DIRECTIONS FOR THIS TASK
Down to the final character, output the records below as they stand.

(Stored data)
━━━━━━━━━━
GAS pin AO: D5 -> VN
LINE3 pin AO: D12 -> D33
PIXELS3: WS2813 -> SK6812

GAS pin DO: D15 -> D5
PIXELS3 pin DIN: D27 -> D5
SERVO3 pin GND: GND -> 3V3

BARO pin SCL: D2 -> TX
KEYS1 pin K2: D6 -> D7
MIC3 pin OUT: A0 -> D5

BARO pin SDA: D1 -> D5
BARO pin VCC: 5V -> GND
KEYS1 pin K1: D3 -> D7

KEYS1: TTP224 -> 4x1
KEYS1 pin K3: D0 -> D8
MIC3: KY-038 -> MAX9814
━━━━━━━━━━
SOLUTION
GAS pin AO: D5 -> VN
LINE3 pin AO: D12 -> D33
PIXELS3: WS2813 -> SK6812

GAS pin DO: D15 -> D5
PIXELS3 pin DIN: D27 -> D5
SERVO3 pin GND: GND -> 3V3

BARO pin SCL: D2 -> TX
KEYS1 pin K2: D6 -> D7
MIC3 pin OUT: A0 -> D5

BARO pin SDA: D1 -> D5
BARO pin VCC: 5V -> GND
KEYS1 pin K1: D3 -> D7

KEYS1: TTP224 -> 4x1
KEYS1 pin K3: D0 -> D8
MIC3: KY-038 -> MAX9814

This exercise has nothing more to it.